Data shown ->
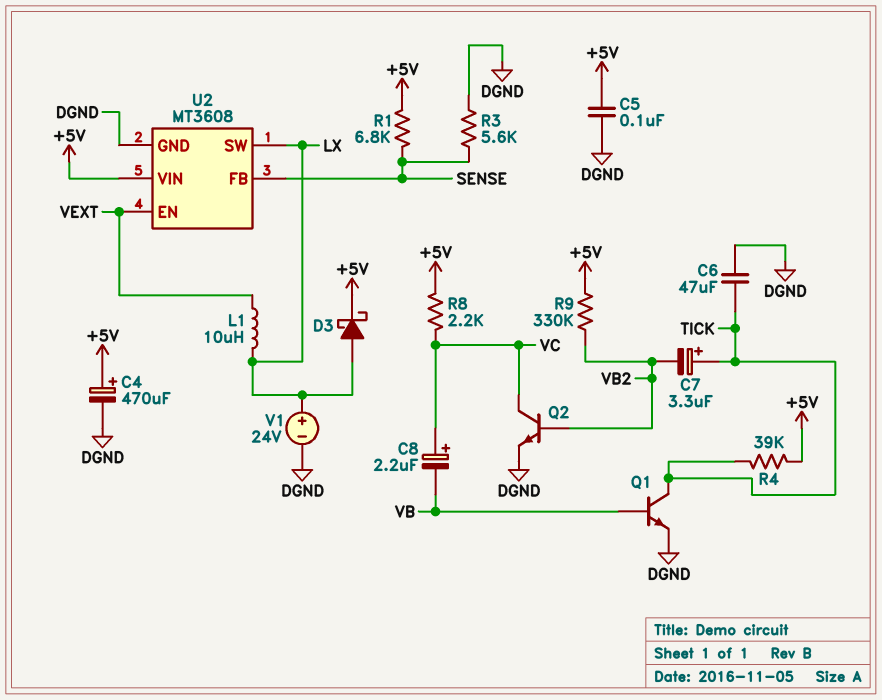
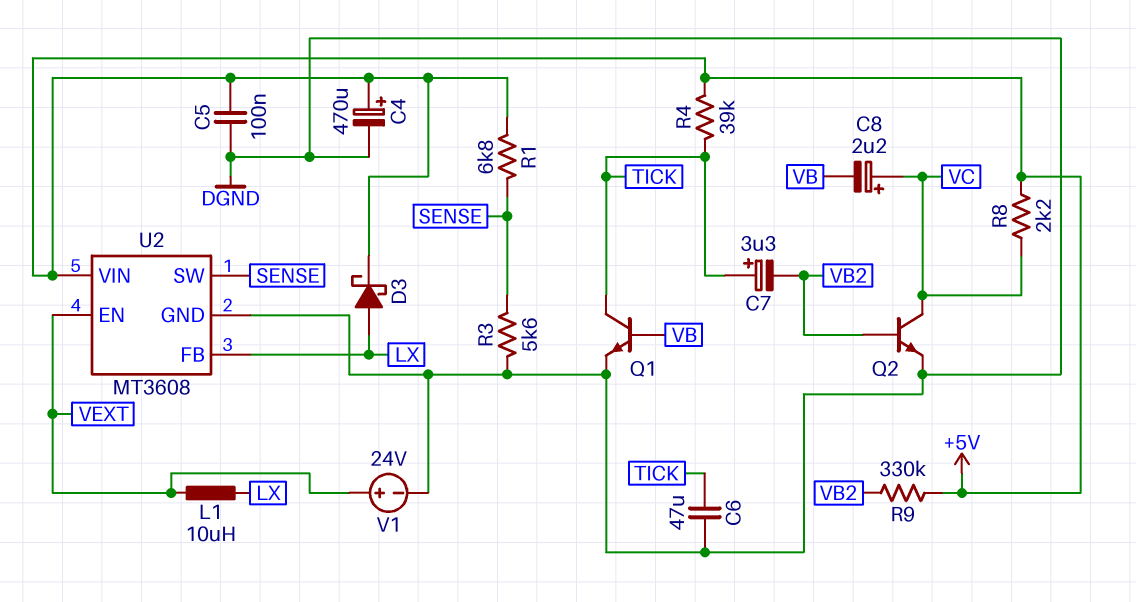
U2 pin FB: SENSE -> LX
U2 pin SW: LX -> SENSE
V1: 24V (plus LX, minus DGND) -> 24V (plus VEXT, minus DGND)

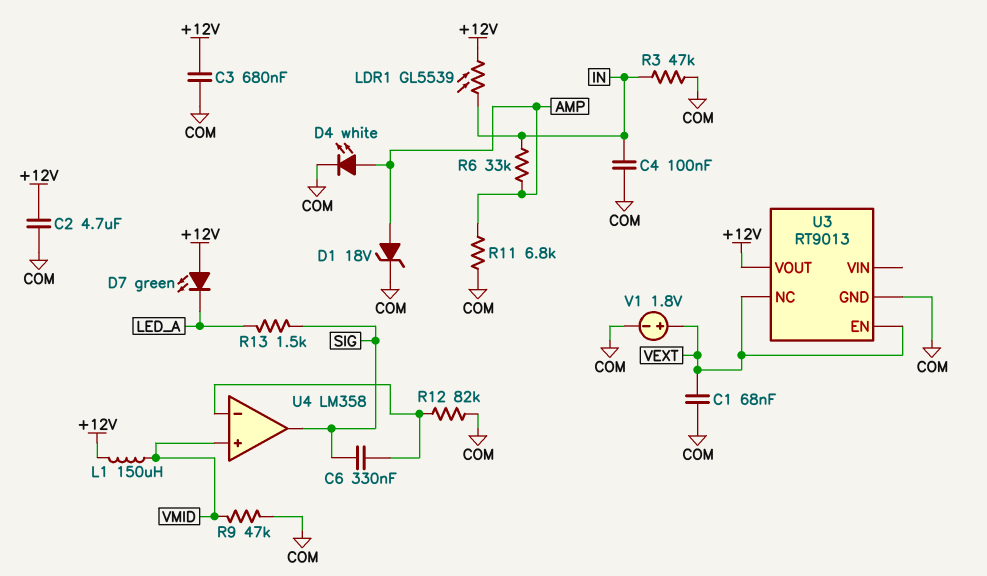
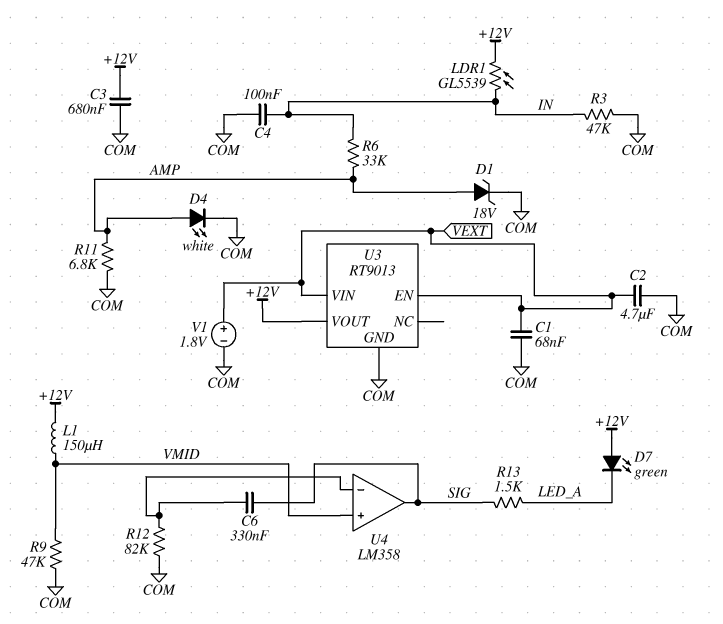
C2: 4.7uF (+12V, COM) -> 4.7uF (COM, VEXT)
U3 pin NC: VEXT -> none
U3 pin VIN: none -> VEXT

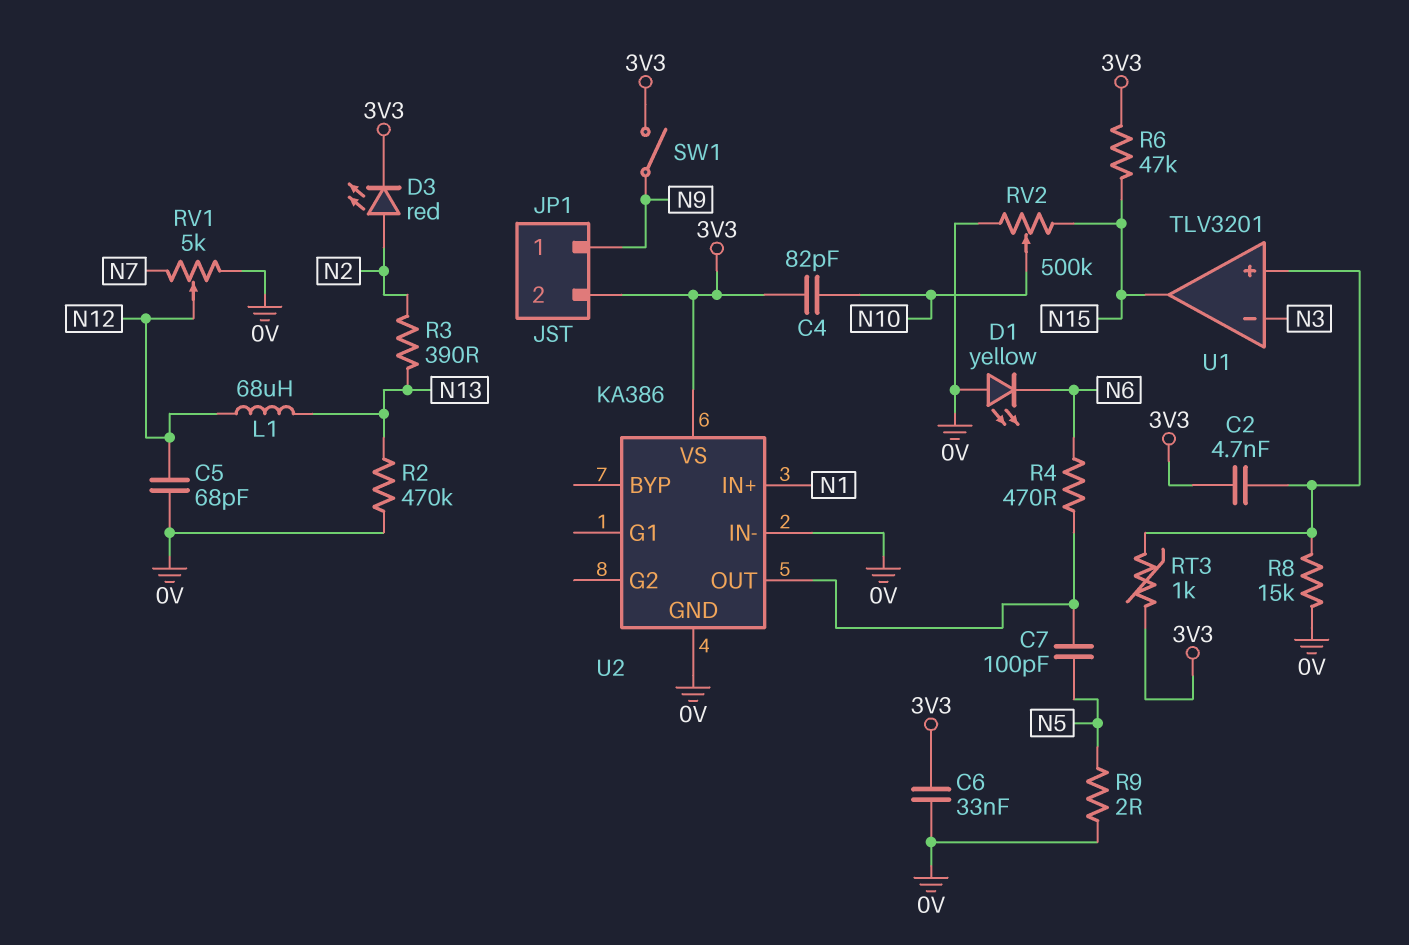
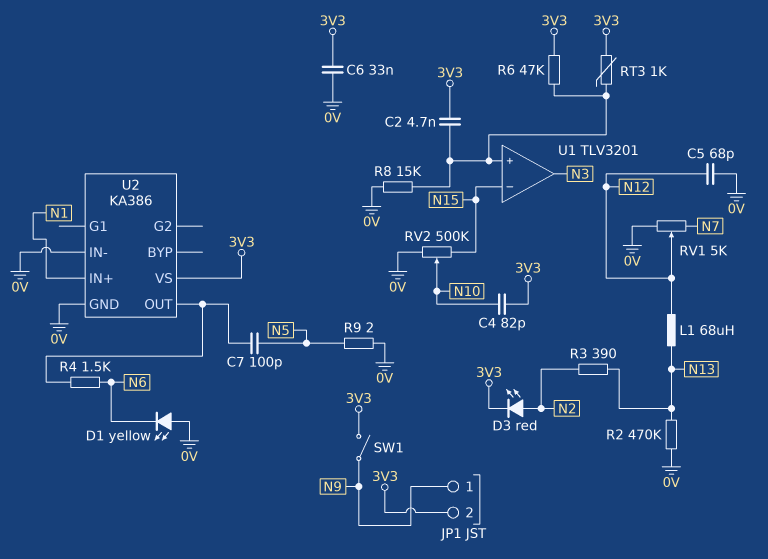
R4: 470 (N6, U2/OUT) -> 1.5k (N6, U2/OUT)
R6: 47k (3V3, N15) -> 47k (3V3, U1/in+)
U1 pin in-: N3 -> N15
U1 pin out: N15 -> N3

Exercise prompt ->
Print the listing again exactly as it appears, except for the pictures, which stay out.

Result of the task ->
U2 pin FB: SENSE -> LX
U2 pin SW: LX -> SENSE
V1: 24V (plus LX, minus DGND) -> 24V (plus VEXT, minus DGND)

C2: 4.7uF (+12V, COM) -> 4.7uF (COM, VEXT)
U3 pin NC: VEXT -> none
U3 pin VIN: none -> VEXT

R4: 470 (N6, U2/OUT) -> 1.5k (N6, U2/OUT)
R6: 47k (3V3, N15) -> 47k (3V3, U1/in+)
U1 pin in-: N3 -> N15
U1 pin out: N15 -> N3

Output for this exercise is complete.